### TO DO
Read the data, and whenever a line holds the word "camera", report that line.

### TASK DATA
== Segment start ==
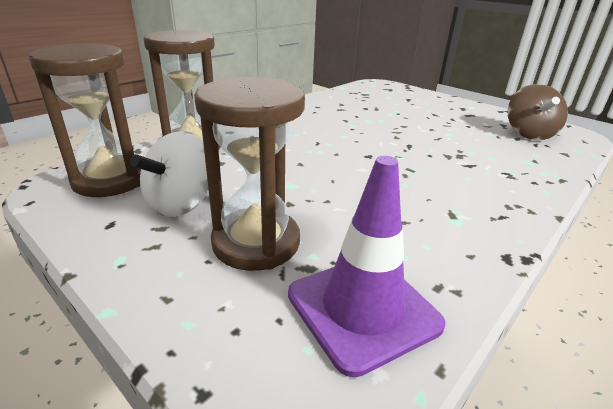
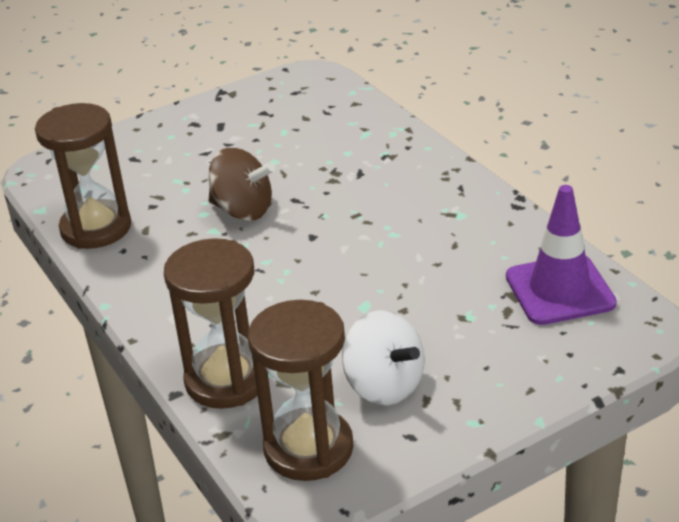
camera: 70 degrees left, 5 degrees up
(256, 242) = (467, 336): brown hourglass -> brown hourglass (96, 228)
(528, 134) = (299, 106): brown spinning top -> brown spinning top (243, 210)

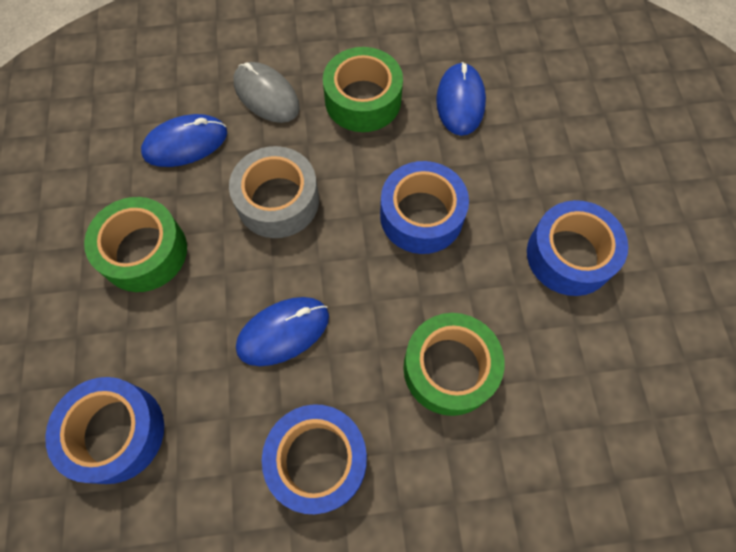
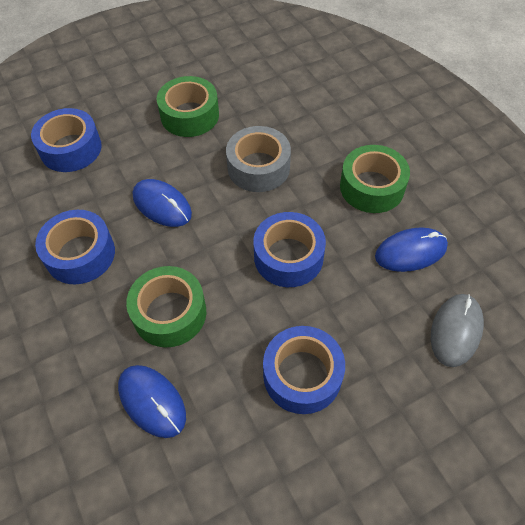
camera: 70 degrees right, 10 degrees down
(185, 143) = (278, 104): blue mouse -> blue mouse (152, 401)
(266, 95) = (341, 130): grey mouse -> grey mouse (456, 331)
== Segment end ==
== Segment start ==
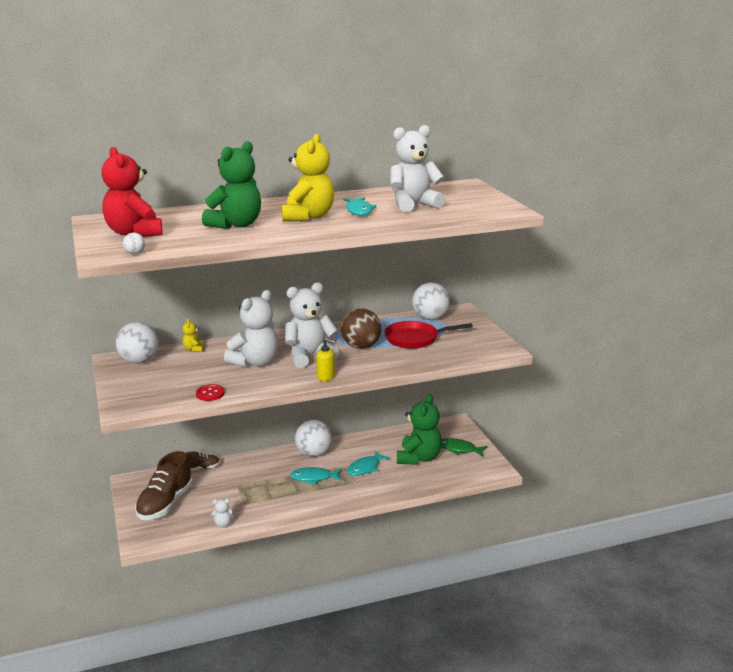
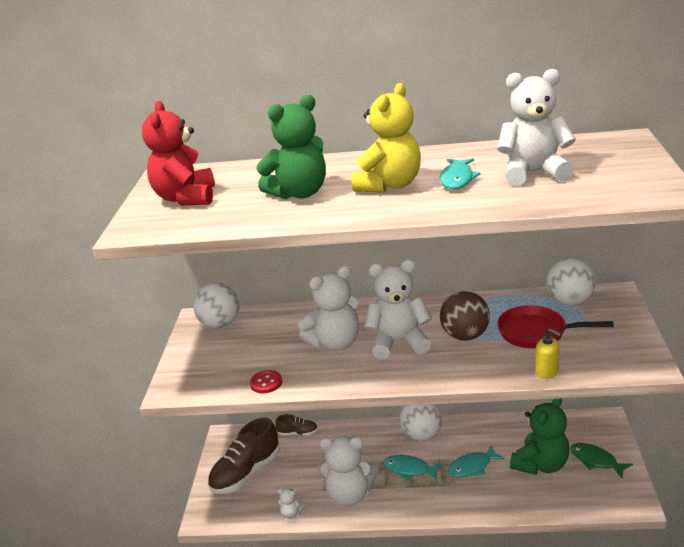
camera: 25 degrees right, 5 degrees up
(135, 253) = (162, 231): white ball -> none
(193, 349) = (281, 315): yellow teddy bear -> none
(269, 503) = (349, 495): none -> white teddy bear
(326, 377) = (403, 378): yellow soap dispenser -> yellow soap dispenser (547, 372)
== Segment end ==
== Segment start ==
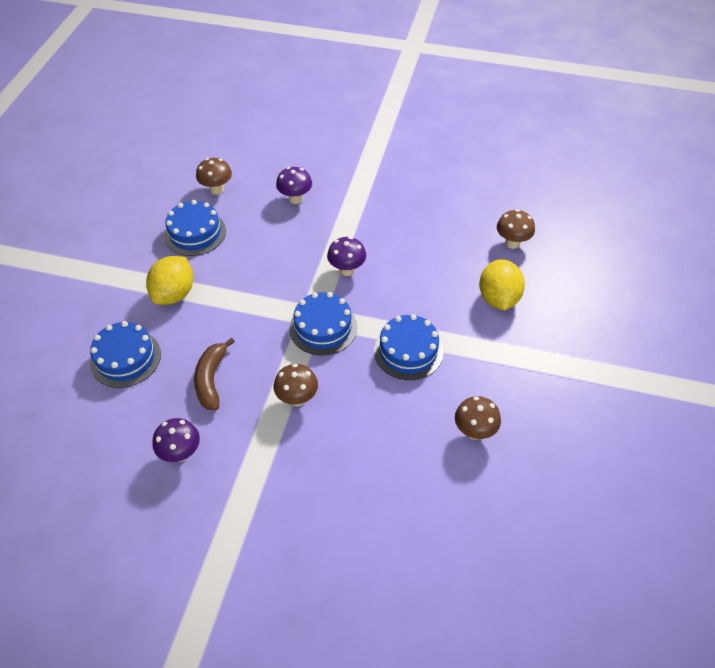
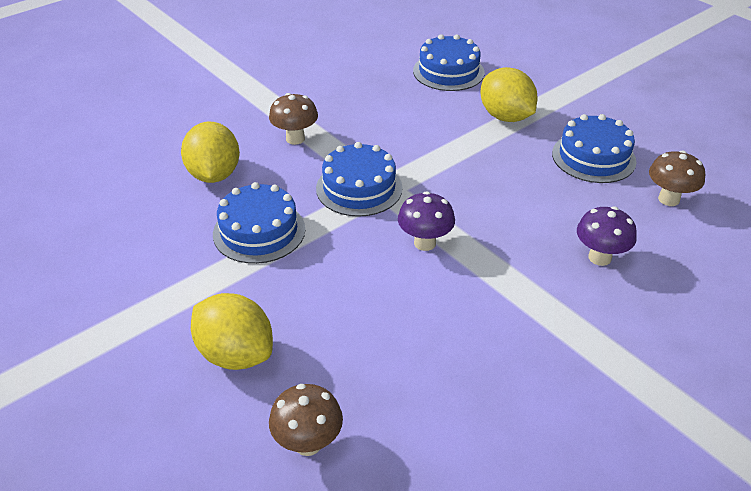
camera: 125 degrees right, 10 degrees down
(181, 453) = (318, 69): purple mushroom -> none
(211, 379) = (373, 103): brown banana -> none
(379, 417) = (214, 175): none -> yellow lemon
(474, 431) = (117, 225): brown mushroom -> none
== Segment end ==
### OUTPUT OF THE TASK
camera: 70 degrees left, 5 degrees up
camera: 70 degrees right, 10 degrees down
camera: 25 degrees right, 5 degrees up
camera: 125 degrees right, 10 degrees down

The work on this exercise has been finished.